• Task instructions: Scan the lines below for the word "railway". Copy each line you find it in.

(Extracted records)
==========
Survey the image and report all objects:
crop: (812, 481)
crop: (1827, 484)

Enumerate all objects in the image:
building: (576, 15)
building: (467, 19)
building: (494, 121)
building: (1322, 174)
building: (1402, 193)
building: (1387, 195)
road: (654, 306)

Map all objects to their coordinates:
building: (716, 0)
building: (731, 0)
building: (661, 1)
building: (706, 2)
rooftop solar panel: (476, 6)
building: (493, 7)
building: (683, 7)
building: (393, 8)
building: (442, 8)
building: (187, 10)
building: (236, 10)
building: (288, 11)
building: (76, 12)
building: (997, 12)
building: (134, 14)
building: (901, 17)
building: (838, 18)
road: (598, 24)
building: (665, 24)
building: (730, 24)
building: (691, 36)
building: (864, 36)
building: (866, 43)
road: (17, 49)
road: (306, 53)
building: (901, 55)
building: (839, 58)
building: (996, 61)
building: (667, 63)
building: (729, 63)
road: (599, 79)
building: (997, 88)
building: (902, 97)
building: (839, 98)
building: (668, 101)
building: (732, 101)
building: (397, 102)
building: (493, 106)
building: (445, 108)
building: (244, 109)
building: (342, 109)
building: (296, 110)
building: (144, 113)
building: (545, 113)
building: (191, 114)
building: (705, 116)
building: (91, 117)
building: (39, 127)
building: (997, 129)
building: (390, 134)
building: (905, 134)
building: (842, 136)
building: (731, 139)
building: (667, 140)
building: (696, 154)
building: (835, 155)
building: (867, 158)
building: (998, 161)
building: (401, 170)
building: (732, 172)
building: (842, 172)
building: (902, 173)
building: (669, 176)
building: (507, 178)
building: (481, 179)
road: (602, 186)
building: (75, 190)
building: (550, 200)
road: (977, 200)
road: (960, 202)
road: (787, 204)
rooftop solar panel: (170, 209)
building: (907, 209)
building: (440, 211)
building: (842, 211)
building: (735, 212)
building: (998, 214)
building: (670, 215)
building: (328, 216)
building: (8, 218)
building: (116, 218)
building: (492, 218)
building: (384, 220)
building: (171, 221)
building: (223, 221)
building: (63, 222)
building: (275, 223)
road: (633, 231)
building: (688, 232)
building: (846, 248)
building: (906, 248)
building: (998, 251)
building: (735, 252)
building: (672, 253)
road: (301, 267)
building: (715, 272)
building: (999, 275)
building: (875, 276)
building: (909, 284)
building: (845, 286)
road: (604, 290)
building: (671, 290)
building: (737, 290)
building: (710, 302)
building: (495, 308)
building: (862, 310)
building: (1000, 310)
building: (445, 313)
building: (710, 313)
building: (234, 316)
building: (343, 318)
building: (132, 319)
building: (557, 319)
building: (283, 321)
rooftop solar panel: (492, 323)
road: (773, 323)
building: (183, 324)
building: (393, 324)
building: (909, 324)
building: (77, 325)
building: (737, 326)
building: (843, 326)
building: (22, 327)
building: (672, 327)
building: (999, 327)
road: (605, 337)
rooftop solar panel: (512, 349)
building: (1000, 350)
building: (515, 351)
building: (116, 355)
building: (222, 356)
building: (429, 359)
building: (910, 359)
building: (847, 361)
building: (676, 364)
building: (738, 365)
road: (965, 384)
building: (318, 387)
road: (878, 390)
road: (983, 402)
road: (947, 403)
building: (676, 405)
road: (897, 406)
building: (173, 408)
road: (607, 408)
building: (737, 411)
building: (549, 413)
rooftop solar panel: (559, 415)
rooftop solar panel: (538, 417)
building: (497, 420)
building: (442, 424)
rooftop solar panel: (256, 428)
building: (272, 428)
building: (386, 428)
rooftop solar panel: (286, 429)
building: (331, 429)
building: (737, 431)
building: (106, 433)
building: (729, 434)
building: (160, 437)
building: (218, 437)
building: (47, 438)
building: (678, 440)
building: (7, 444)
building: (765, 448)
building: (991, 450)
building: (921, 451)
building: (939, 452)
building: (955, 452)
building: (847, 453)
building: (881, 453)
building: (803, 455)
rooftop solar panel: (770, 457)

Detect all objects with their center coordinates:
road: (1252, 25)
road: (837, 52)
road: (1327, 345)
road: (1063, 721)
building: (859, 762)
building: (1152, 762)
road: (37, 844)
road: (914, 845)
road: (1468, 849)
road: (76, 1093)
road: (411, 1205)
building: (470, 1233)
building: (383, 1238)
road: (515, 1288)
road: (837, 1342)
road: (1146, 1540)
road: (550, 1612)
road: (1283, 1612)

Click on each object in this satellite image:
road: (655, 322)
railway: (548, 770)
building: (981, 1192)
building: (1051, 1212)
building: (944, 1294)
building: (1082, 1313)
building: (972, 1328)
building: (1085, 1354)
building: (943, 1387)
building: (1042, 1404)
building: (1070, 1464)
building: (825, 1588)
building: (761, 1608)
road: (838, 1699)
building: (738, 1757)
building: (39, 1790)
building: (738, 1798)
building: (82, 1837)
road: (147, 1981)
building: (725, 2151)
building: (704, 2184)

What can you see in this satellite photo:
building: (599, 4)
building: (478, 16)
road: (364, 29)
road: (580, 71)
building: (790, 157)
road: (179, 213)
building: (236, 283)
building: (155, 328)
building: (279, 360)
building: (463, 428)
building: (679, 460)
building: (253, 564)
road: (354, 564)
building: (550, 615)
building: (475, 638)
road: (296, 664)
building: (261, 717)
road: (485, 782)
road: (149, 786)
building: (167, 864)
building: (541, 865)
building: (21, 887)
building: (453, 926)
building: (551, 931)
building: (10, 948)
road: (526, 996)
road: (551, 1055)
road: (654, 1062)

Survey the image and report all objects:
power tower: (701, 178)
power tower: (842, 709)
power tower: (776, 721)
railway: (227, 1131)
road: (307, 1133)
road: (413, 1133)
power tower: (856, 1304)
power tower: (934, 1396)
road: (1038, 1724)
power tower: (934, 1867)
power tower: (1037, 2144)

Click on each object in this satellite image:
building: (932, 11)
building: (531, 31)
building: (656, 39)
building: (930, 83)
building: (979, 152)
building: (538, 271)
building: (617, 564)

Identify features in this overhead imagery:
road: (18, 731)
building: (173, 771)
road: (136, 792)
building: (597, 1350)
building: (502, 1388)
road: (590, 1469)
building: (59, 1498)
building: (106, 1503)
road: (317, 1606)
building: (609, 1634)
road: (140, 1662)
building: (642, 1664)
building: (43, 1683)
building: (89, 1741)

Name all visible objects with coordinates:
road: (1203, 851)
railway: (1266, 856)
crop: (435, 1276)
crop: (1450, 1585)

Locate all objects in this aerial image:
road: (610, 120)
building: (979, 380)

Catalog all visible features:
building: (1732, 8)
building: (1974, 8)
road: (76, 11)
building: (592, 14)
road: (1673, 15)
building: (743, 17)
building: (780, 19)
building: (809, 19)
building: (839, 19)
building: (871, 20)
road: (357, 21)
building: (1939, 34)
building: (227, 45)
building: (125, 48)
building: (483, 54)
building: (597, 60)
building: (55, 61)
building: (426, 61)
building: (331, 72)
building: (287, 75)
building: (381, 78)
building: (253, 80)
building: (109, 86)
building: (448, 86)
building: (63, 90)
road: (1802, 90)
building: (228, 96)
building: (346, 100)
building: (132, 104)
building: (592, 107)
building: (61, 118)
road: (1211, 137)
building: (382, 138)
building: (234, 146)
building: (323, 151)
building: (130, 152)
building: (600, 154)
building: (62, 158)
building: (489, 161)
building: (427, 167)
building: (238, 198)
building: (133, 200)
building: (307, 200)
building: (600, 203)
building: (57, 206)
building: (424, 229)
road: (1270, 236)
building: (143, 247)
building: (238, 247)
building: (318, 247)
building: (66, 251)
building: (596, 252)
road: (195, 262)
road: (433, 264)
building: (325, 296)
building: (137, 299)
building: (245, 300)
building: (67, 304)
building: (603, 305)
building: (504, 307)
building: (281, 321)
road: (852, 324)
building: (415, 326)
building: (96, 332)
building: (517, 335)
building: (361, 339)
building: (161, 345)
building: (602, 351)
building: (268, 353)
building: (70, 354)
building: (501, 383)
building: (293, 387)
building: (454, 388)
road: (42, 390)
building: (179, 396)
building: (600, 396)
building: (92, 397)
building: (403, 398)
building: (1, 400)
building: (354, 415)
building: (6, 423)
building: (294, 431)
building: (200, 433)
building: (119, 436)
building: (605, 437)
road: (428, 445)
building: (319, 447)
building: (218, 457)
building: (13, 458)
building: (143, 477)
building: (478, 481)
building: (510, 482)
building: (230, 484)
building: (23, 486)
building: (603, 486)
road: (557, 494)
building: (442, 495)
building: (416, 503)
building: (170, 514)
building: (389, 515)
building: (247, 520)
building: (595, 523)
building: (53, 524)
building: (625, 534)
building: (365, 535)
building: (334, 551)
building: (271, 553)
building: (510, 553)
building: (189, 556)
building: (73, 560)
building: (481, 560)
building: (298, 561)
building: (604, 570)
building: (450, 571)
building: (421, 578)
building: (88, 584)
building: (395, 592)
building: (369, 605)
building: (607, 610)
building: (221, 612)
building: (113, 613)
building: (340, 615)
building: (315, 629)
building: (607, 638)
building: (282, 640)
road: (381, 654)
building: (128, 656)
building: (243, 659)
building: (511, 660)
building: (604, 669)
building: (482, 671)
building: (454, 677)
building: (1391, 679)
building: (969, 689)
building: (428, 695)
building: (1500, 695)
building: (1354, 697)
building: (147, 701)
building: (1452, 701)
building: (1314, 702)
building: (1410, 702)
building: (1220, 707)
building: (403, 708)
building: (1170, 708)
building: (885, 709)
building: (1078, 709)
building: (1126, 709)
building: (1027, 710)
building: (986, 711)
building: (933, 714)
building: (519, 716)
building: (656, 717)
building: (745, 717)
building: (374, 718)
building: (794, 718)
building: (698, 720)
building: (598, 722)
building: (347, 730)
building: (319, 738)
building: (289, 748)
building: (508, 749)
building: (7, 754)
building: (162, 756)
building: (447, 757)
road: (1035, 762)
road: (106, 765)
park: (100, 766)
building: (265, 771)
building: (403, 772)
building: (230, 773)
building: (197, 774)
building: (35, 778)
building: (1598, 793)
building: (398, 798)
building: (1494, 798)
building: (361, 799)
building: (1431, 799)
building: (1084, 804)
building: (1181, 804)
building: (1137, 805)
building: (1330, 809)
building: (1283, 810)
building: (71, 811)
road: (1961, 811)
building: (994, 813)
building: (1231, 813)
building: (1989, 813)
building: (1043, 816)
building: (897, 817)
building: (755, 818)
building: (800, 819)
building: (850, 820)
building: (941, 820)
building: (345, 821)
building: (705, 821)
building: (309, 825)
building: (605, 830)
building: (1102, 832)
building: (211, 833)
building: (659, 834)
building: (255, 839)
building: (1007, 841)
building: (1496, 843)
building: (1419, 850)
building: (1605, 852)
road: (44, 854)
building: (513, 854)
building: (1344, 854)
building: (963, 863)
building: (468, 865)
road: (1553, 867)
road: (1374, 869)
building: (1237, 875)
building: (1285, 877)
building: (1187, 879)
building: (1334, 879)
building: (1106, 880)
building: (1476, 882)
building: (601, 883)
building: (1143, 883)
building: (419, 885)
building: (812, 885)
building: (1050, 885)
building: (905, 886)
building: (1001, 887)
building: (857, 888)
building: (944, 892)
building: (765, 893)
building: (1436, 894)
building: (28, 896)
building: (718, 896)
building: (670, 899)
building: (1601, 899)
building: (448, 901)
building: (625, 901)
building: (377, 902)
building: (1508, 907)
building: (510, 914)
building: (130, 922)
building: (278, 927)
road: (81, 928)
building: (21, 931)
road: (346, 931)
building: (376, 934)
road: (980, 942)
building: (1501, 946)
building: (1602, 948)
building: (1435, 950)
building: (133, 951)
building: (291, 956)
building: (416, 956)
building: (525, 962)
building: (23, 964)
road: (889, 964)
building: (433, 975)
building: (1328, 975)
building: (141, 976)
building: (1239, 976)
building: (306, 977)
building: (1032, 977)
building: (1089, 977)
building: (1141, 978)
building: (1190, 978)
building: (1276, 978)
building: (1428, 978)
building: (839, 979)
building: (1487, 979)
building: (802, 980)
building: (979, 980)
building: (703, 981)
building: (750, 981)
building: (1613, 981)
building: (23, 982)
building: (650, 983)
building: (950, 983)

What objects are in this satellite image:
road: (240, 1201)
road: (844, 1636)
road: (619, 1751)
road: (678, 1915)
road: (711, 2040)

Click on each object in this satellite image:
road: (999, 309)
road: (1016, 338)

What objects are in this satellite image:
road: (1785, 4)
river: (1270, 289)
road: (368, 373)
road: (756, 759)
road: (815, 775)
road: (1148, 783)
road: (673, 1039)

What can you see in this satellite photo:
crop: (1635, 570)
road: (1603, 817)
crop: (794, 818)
==========
• Response to the task:
railway: (548, 770)
railway: (227, 1131)
railway: (1266, 856)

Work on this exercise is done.